> _EXERCISE BRIEF_:
Update every item by replacing "none" with "blank" wherever it appears, leaving everything else unchanged.
╭─ SOURCE DATA
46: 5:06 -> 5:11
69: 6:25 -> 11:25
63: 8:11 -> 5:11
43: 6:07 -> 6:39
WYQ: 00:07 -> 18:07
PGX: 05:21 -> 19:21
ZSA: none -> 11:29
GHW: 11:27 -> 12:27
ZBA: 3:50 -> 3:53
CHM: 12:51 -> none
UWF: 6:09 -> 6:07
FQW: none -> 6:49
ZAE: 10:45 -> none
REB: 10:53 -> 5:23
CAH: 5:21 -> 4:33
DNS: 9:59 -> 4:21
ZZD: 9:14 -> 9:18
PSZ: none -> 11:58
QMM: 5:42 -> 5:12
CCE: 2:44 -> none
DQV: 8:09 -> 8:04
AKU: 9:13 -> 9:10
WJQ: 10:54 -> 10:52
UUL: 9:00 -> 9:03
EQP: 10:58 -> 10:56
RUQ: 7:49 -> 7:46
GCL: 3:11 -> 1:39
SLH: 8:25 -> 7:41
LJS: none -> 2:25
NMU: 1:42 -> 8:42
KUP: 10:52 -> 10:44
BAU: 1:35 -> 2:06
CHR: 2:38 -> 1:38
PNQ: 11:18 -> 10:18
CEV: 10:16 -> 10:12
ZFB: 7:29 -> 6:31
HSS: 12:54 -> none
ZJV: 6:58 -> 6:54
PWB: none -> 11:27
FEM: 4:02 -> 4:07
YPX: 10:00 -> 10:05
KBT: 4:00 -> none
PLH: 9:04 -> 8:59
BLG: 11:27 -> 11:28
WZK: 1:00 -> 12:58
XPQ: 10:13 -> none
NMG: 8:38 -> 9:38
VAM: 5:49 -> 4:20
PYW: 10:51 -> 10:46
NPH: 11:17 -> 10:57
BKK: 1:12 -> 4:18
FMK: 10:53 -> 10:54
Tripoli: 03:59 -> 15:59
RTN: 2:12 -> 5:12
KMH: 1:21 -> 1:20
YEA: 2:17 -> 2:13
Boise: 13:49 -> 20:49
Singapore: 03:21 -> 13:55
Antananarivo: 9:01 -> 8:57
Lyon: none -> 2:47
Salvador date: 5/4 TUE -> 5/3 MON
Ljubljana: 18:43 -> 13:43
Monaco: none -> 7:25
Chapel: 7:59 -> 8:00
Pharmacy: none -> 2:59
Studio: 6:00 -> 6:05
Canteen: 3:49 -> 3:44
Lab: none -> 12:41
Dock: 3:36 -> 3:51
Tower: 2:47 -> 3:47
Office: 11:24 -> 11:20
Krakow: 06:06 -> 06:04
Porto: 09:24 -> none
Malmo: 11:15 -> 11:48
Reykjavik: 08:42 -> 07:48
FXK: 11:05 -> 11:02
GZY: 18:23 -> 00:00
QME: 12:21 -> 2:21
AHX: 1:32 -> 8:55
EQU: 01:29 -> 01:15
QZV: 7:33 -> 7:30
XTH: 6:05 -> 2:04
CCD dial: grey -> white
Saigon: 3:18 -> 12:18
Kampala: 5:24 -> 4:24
╰─
> _OUTPUT FOR THIS TASK_:
46: 5:06 -> 5:11
69: 6:25 -> 11:25
63: 8:11 -> 5:11
43: 6:07 -> 6:39
WYQ: 00:07 -> 18:07
PGX: 05:21 -> 19:21
ZSA: blank -> 11:29
GHW: 11:27 -> 12:27
ZBA: 3:50 -> 3:53
CHM: 12:51 -> blank
UWF: 6:09 -> 6:07
FQW: blank -> 6:49
ZAE: 10:45 -> blank
REB: 10:53 -> 5:23
CAH: 5:21 -> 4:33
DNS: 9:59 -> 4:21
ZZD: 9:14 -> 9:18
PSZ: blank -> 11:58
QMM: 5:42 -> 5:12
CCE: 2:44 -> blank
DQV: 8:09 -> 8:04
AKU: 9:13 -> 9:10
WJQ: 10:54 -> 10:52
UUL: 9:00 -> 9:03
EQP: 10:58 -> 10:56
RUQ: 7:49 -> 7:46
GCL: 3:11 -> 1:39
SLH: 8:25 -> 7:41
LJS: blank -> 2:25
NMU: 1:42 -> 8:42
KUP: 10:52 -> 10:44
BAU: 1:35 -> 2:06
CHR: 2:38 -> 1:38
PNQ: 11:18 -> 10:18
CEV: 10:16 -> 10:12
ZFB: 7:29 -> 6:31
HSS: 12:54 -> blank
ZJV: 6:58 -> 6:54
PWB: blank -> 11:27
FEM: 4:02 -> 4:07
YPX: 10:00 -> 10:05
KBT: 4:00 -> blank
PLH: 9:04 -> 8:59
BLG: 11:27 -> 11:28
WZK: 1:00 -> 12:58
XPQ: 10:13 -> blank
NMG: 8:38 -> 9:38
VAM: 5:49 -> 4:20
PYW: 10:51 -> 10:46
NPH: 11:17 -> 10:57
BKK: 1:12 -> 4:18
FMK: 10:53 -> 10:54
Tripoli: 03:59 -> 15:59
RTN: 2:12 -> 5:12
KMH: 1:21 -> 1:20
YEA: 2:17 -> 2:13
Boise: 13:49 -> 20:49
Singapore: 03:21 -> 13:55
Antananarivo: 9:01 -> 8:57
Lyon: blank -> 2:47
Salvador date: 5/4 TUE -> 5/3 MON
Ljubljana: 18:43 -> 13:43
Monaco: blank -> 7:25
Chapel: 7:59 -> 8:00
Pharmacy: blank -> 2:59
Studio: 6:00 -> 6:05
Canteen: 3:49 -> 3:44
Lab: blank -> 12:41
Dock: 3:36 -> 3:51
Tower: 2:47 -> 3:47
Office: 11:24 -> 11:20
Krakow: 06:06 -> 06:04
Porto: 09:24 -> blank
Malmo: 11:15 -> 11:48
Reykjavik: 08:42 -> 07:48
FXK: 11:05 -> 11:02
GZY: 18:23 -> 00:00
QME: 12:21 -> 2:21
AHX: 1:32 -> 8:55
EQU: 01:29 -> 01:15
QZV: 7:33 -> 7:30
XTH: 6:05 -> 2:04
CCD dial: grey -> white
Saigon: 3:18 -> 12:18
Kampala: 5:24 -> 4:24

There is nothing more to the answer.